-------- DATASET EXTRACT --------
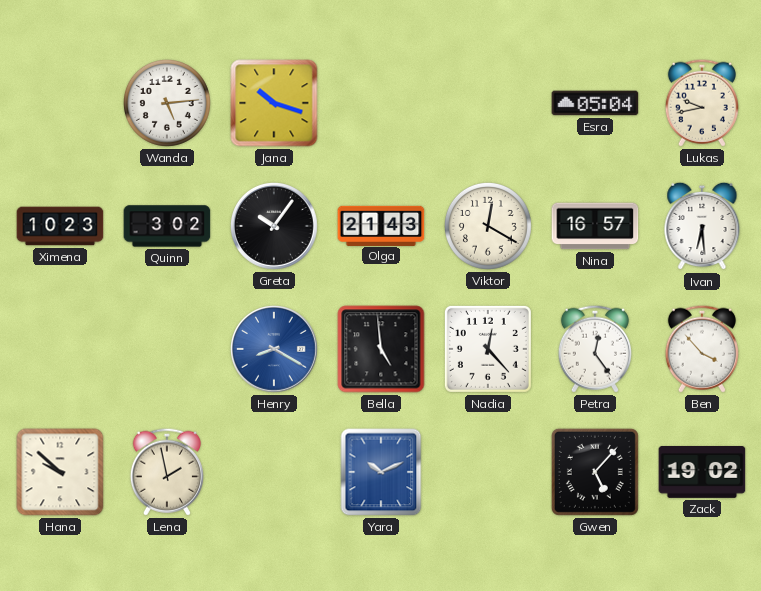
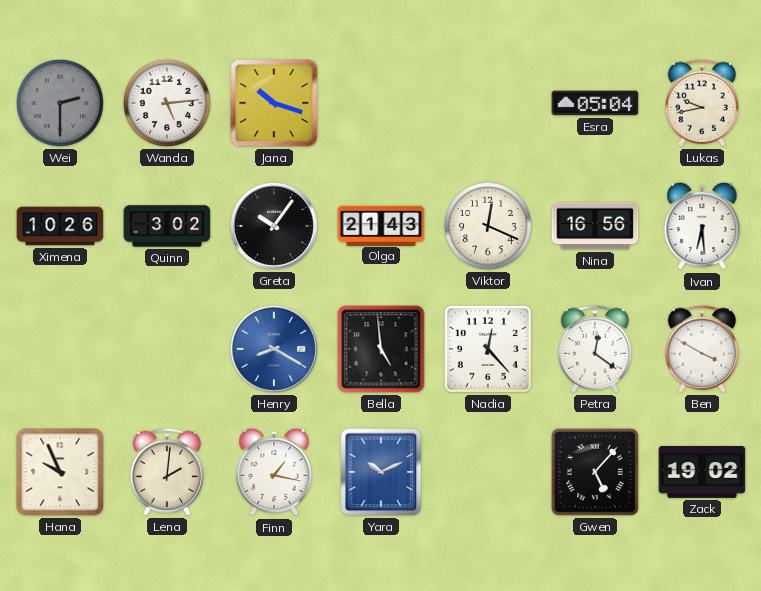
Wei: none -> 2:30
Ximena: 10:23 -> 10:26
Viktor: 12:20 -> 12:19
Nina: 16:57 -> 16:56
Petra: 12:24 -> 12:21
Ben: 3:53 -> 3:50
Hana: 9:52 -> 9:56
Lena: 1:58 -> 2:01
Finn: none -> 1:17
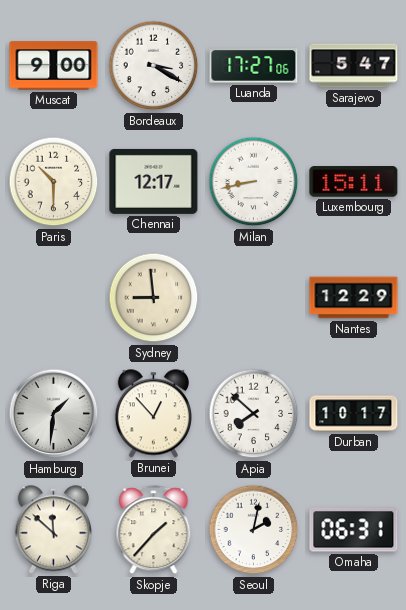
--------
-------- DATASET EXTRACT --------
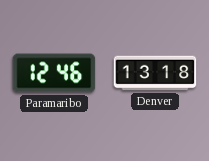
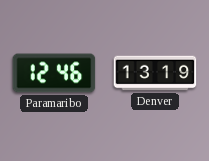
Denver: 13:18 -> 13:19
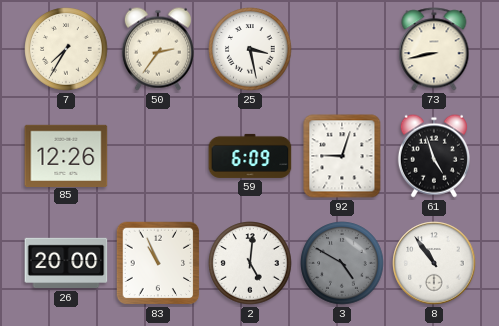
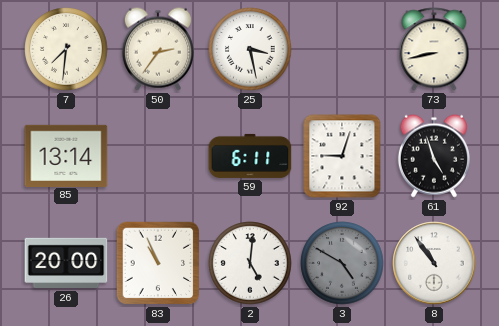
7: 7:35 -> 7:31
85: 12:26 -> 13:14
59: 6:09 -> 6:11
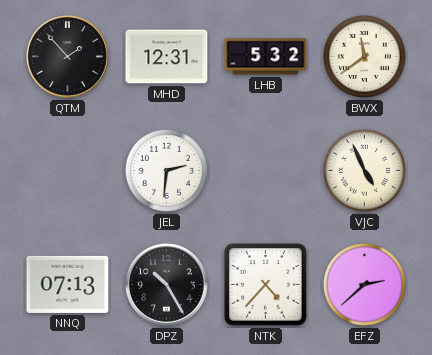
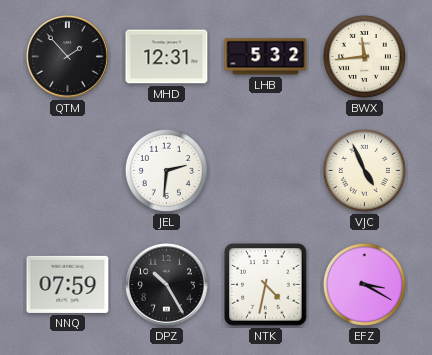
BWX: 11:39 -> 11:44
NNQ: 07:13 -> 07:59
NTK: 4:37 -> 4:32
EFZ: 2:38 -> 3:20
--------
-------- DATASET EXTRACT --------
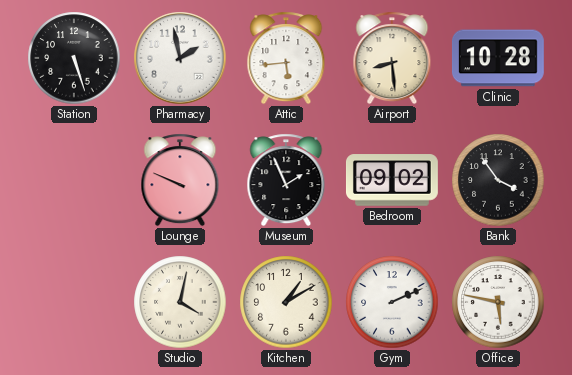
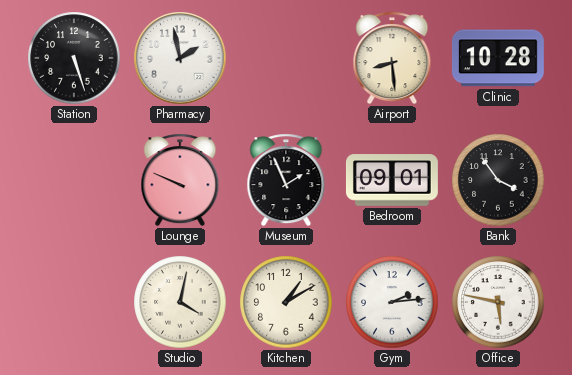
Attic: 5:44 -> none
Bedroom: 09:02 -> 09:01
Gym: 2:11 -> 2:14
--------
Copy the part of the material that begins with the line containing "Wei: none -> 2:30" and ends with the line containing "Finn: none -> 1:17", including both of those lines.

Wei: none -> 2:30
Ximena: 10:23 -> 10:26
Viktor: 12:20 -> 12:19
Nina: 16:57 -> 16:56
Petra: 12:24 -> 12:21
Ben: 3:53 -> 3:50
Hana: 9:52 -> 9:56
Lena: 1:58 -> 2:01
Finn: none -> 1:17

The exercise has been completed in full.